[Data items]

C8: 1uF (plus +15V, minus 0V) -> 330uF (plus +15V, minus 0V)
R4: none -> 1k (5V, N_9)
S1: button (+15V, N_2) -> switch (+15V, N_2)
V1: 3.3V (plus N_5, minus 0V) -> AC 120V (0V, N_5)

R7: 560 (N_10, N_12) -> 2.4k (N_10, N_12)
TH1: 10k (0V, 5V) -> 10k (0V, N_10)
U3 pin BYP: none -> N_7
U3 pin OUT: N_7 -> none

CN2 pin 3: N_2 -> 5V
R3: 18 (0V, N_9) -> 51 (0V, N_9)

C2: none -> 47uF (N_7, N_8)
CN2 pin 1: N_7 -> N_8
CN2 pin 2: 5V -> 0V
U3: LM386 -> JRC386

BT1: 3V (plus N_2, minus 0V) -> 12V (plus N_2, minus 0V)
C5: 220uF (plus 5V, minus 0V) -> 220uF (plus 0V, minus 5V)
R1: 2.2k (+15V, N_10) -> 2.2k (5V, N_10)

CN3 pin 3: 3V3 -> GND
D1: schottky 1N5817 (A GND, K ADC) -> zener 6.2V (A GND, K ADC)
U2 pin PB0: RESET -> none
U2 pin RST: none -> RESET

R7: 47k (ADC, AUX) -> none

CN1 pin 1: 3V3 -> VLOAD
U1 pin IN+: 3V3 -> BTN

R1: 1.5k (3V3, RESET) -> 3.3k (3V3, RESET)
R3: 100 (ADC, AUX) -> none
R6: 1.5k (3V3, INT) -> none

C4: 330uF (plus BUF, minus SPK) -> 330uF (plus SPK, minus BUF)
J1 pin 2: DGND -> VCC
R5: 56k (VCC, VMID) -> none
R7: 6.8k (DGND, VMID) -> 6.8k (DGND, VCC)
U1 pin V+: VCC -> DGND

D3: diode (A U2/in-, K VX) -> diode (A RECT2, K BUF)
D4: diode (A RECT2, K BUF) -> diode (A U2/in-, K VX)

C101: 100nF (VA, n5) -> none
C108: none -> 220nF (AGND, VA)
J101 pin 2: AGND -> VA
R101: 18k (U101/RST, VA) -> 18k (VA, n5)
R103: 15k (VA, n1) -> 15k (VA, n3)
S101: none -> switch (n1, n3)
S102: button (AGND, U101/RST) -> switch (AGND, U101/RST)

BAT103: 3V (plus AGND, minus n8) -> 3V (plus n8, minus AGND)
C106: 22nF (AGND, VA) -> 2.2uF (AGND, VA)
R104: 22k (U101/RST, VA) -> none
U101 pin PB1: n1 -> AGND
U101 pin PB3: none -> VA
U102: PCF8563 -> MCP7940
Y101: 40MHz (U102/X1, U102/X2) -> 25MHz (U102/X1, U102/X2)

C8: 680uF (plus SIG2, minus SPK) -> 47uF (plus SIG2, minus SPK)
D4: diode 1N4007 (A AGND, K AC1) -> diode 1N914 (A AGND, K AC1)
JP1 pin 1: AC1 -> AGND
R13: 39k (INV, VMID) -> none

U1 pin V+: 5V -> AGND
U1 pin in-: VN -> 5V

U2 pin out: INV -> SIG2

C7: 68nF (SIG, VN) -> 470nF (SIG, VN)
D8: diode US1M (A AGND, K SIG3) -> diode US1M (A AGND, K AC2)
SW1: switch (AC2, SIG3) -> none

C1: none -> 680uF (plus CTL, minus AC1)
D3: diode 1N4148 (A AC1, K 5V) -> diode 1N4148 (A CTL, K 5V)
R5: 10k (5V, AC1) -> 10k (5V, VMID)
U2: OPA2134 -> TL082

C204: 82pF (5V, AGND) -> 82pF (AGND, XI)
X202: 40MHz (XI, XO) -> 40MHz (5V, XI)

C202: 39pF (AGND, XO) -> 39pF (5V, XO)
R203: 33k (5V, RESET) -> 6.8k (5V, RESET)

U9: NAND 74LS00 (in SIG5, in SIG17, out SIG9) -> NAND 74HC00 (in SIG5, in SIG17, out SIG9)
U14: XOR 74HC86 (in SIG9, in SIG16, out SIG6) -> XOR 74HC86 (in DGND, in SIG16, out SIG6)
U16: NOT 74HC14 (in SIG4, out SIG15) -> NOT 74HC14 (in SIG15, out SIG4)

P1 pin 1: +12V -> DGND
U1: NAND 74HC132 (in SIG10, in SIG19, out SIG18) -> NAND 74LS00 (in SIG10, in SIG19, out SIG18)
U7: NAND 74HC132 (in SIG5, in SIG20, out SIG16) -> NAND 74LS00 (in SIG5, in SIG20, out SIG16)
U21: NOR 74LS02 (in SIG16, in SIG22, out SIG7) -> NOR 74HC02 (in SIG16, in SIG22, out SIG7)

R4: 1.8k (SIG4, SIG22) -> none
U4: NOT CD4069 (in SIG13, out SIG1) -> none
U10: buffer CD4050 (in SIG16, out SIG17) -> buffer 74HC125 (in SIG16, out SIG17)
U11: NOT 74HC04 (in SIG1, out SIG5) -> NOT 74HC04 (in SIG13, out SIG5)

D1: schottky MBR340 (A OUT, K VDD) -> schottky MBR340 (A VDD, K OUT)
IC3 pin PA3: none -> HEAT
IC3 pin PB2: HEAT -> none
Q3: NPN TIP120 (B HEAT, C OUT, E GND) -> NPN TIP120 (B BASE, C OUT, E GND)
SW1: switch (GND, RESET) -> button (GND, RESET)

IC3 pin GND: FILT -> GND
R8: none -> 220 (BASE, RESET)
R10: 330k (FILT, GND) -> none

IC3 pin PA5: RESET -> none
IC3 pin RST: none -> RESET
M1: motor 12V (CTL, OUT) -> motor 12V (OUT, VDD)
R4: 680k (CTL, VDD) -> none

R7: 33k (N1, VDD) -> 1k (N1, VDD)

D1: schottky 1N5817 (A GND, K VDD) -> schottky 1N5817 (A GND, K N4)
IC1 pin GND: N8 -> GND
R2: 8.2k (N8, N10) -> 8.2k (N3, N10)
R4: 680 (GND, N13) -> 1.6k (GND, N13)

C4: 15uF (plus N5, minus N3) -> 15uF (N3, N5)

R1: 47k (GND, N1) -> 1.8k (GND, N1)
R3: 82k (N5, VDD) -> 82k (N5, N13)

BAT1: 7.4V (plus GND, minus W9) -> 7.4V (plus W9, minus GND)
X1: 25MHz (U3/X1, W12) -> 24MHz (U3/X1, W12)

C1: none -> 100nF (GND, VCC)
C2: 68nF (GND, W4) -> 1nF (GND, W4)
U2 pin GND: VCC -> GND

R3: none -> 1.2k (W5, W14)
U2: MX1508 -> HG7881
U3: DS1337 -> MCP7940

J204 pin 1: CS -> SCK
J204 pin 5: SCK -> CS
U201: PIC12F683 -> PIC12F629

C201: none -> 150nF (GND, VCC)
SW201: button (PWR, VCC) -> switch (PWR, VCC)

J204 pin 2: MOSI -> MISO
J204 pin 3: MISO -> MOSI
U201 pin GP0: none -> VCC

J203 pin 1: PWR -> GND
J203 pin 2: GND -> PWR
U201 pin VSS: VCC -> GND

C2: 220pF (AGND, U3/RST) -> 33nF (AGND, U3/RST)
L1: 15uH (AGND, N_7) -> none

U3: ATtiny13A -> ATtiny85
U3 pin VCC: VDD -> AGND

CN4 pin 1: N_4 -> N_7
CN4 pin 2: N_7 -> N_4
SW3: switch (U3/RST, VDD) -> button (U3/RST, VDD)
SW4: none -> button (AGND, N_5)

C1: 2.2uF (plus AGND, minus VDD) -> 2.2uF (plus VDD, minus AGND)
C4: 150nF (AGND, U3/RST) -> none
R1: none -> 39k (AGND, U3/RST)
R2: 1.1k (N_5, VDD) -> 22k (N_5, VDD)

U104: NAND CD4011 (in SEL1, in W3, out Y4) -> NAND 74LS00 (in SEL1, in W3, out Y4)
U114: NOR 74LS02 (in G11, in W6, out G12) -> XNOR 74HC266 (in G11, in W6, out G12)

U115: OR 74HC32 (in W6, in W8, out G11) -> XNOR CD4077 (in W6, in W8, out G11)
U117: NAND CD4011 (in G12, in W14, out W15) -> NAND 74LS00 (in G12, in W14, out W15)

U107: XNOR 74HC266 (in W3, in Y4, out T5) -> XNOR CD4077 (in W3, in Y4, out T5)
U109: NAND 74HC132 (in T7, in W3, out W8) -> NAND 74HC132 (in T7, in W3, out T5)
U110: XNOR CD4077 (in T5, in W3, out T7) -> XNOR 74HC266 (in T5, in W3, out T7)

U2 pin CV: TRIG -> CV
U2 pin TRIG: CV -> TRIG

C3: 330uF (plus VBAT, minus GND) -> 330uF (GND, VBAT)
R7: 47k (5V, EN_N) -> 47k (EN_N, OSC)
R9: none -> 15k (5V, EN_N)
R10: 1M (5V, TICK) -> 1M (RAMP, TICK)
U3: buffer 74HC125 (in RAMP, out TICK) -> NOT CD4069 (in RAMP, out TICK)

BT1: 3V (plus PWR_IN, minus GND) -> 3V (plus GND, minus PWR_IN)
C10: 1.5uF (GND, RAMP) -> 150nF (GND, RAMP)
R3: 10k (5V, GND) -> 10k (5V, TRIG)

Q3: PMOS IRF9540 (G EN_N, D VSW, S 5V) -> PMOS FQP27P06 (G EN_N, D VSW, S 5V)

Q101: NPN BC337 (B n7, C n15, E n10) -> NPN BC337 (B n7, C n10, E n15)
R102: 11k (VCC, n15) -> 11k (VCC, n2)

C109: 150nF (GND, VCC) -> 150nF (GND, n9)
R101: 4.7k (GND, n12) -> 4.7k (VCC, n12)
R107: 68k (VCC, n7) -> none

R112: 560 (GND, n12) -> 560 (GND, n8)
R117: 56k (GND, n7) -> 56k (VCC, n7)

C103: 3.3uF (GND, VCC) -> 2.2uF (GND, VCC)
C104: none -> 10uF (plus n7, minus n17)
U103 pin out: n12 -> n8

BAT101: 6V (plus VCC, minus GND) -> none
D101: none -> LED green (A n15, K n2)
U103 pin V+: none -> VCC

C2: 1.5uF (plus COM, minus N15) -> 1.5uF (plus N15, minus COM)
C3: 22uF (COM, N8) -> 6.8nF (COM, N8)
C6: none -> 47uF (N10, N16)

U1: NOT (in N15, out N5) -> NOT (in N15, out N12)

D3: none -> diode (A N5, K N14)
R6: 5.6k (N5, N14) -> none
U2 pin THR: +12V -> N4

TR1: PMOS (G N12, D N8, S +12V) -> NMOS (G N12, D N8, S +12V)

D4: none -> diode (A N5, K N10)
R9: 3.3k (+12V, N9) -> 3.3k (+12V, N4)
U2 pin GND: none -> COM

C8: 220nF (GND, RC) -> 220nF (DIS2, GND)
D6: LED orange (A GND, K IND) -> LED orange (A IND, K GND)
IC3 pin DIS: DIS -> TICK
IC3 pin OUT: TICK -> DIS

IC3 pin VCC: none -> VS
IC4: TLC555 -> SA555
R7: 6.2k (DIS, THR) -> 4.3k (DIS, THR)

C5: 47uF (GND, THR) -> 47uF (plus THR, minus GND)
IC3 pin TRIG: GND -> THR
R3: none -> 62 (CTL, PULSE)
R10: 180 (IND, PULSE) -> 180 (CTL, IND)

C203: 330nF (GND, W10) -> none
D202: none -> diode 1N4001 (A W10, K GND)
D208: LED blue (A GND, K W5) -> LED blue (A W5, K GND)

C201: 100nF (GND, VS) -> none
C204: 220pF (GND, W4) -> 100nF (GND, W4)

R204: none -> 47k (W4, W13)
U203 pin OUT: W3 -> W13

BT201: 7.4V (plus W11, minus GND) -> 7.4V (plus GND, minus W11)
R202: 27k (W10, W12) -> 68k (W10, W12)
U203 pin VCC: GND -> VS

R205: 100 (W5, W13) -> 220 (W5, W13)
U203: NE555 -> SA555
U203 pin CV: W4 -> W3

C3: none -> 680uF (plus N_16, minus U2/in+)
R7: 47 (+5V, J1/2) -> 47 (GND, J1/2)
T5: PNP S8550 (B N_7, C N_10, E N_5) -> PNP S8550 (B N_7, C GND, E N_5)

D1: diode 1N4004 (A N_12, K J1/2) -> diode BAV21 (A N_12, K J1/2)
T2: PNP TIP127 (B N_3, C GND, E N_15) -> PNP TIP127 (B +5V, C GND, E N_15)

■ Task to carry out: Among the entries above, the line containing "SW1: switch (GND, RESET)", the line containing "J204 pin 3: MISO -> MOSI", and all lines between them are to be restated word for word; nothing else belongs in the reply.

■ Response for this exercise:
SW1: switch (GND, RESET) -> button (GND, RESET)

IC3 pin GND: FILT -> GND
R8: none -> 220 (BASE, RESET)
R10: 330k (FILT, GND) -> none

IC3 pin PA5: RESET -> none
IC3 pin RST: none -> RESET
M1: motor 12V (CTL, OUT) -> motor 12V (OUT, VDD)
R4: 680k (CTL, VDD) -> none

R7: 33k (N1, VDD) -> 1k (N1, VDD)

D1: schottky 1N5817 (A GND, K VDD) -> schottky 1N5817 (A GND, K N4)
IC1 pin GND: N8 -> GND
R2: 8.2k (N8, N10) -> 8.2k (N3, N10)
R4: 680 (GND, N13) -> 1.6k (GND, N13)

C4: 15uF (plus N5, minus N3) -> 15uF (N3, N5)

R1: 47k (GND, N1) -> 1.8k (GND, N1)
R3: 82k (N5, VDD) -> 82k (N5, N13)

BAT1: 7.4V (plus GND, minus W9) -> 7.4V (plus W9, minus GND)
X1: 25MHz (U3/X1, W12) -> 24MHz (U3/X1, W12)

C1: none -> 100nF (GND, VCC)
C2: 68nF (GND, W4) -> 1nF (GND, W4)
U2 pin GND: VCC -> GND

R3: none -> 1.2k (W5, W14)
U2: MX1508 -> HG7881
U3: DS1337 -> MCP7940

J204 pin 1: CS -> SCK
J204 pin 5: SCK -> CS
U201: PIC12F683 -> PIC12F629

C201: none -> 150nF (GND, VCC)
SW201: button (PWR, VCC) -> switch (PWR, VCC)

J204 pin 2: MOSI -> MISO
J204 pin 3: MISO -> MOSI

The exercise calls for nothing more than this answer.